* EXERCISE:
Everything in the records must be copied exactly except the pictures.

* INPUT RECORDS:
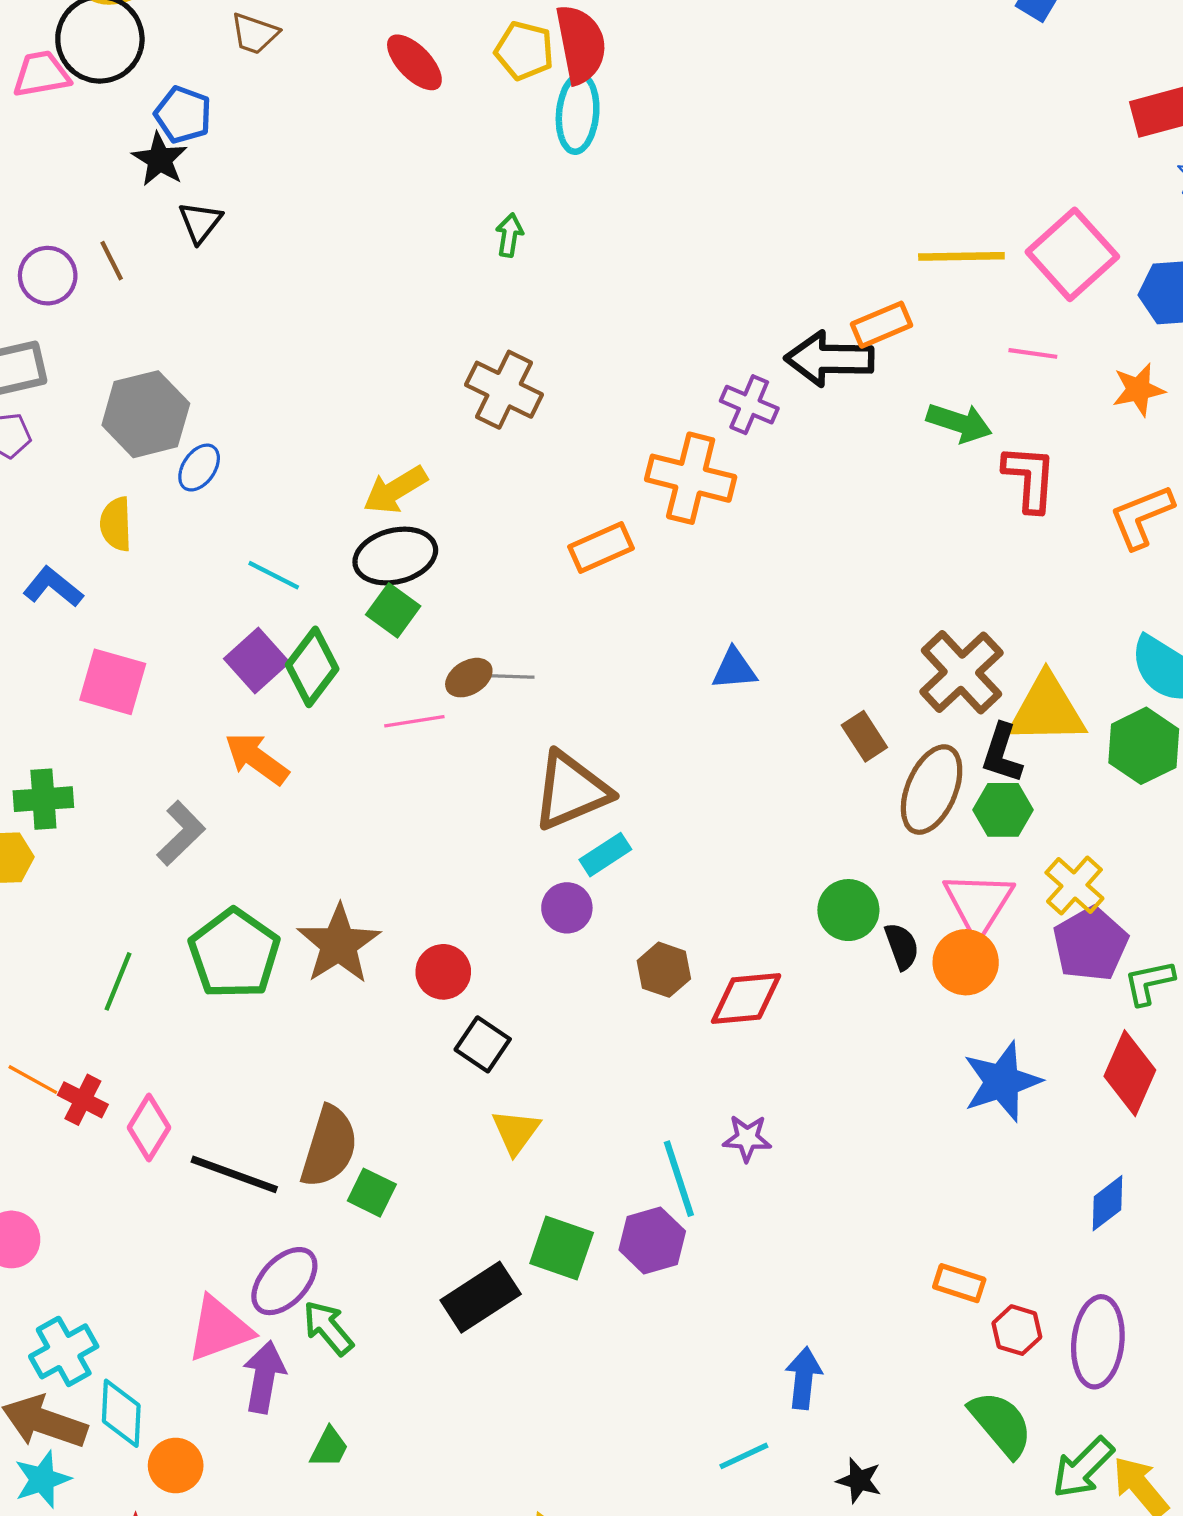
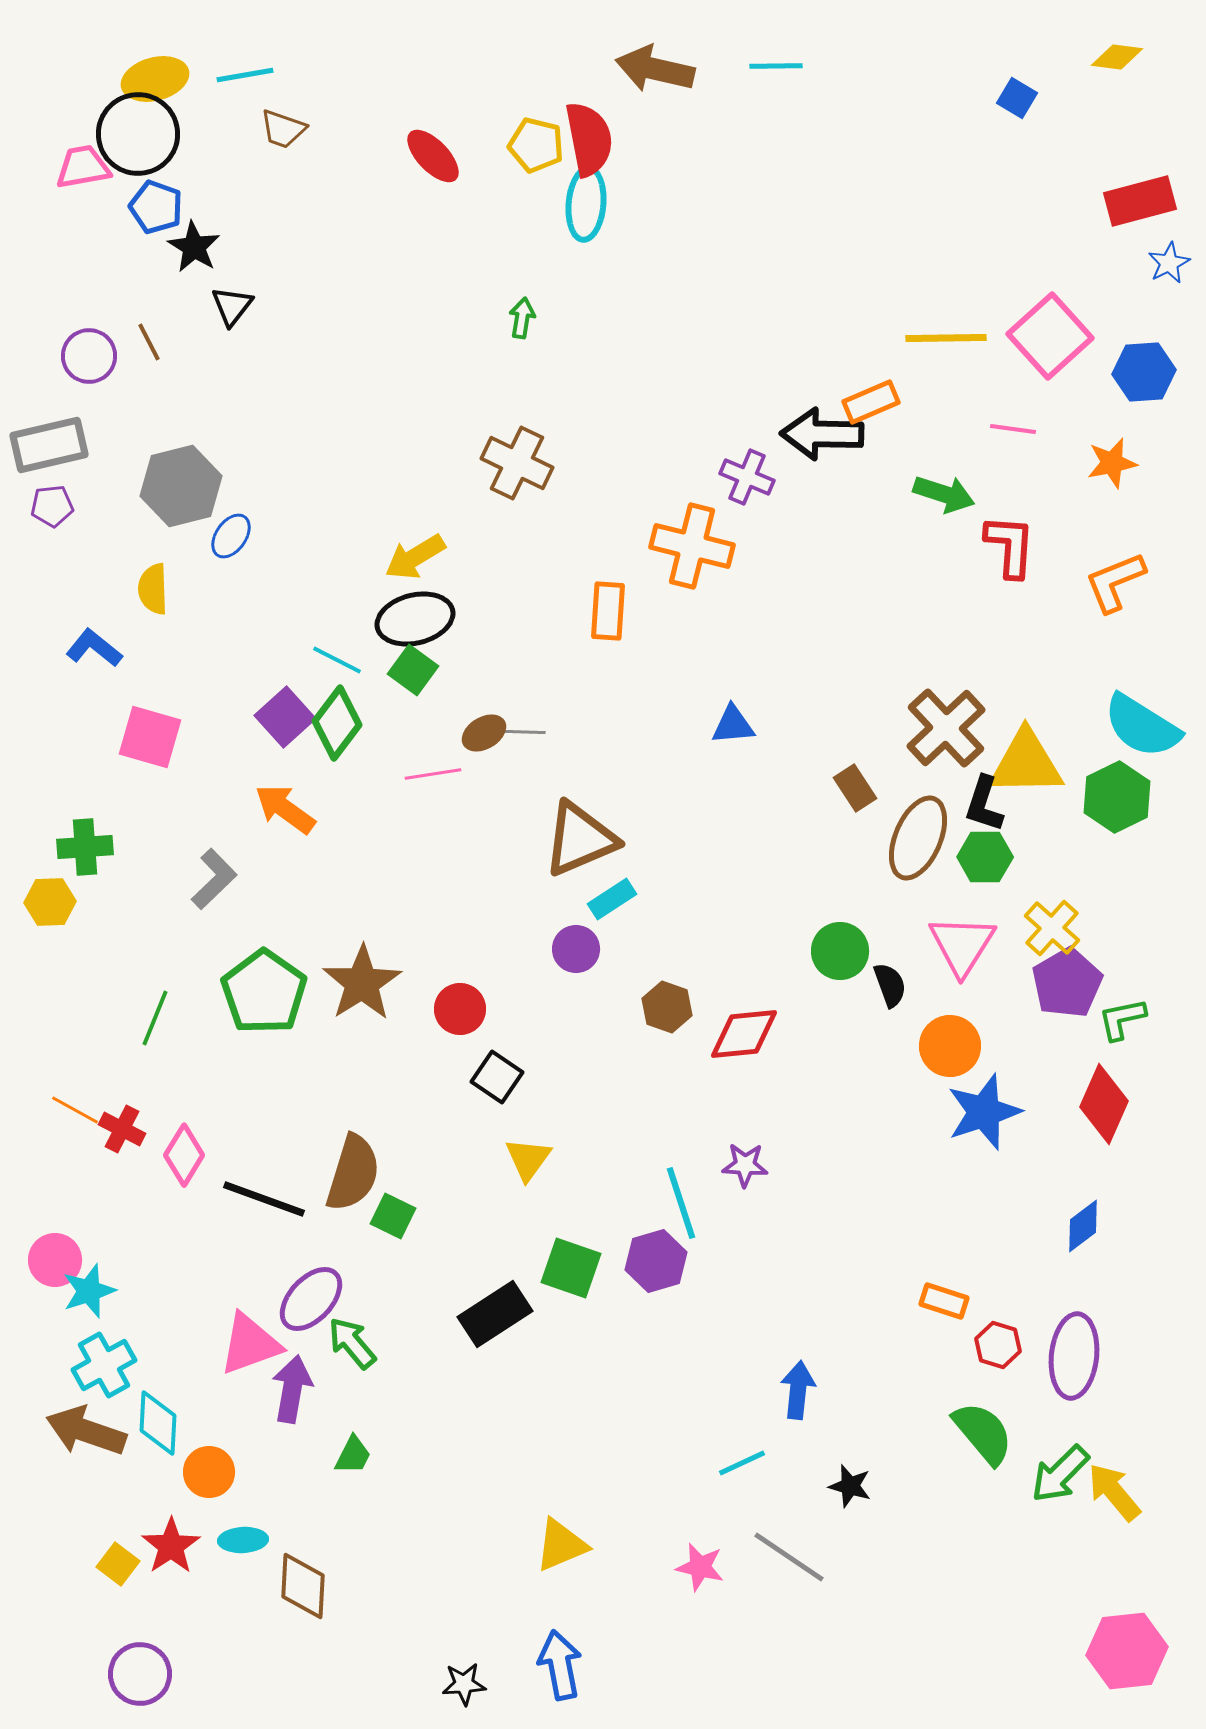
blue pentagon: (183, 115) -> (156, 207), moved
orange rectangle: (601, 548) -> (608, 611), turned -62
cyan line: (274, 575) -> (337, 660), moved
orange circle: (966, 962) -> (950, 1046), moved
cyan star: (42, 1479) -> (89, 1291), moved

* WRITTEN SOLUTION:
blue pentagon: (183, 115) -> (156, 207), moved
orange rectangle: (601, 548) -> (608, 611), turned -62
cyan line: (274, 575) -> (337, 660), moved
orange circle: (966, 962) -> (950, 1046), moved
cyan star: (42, 1479) -> (89, 1291), moved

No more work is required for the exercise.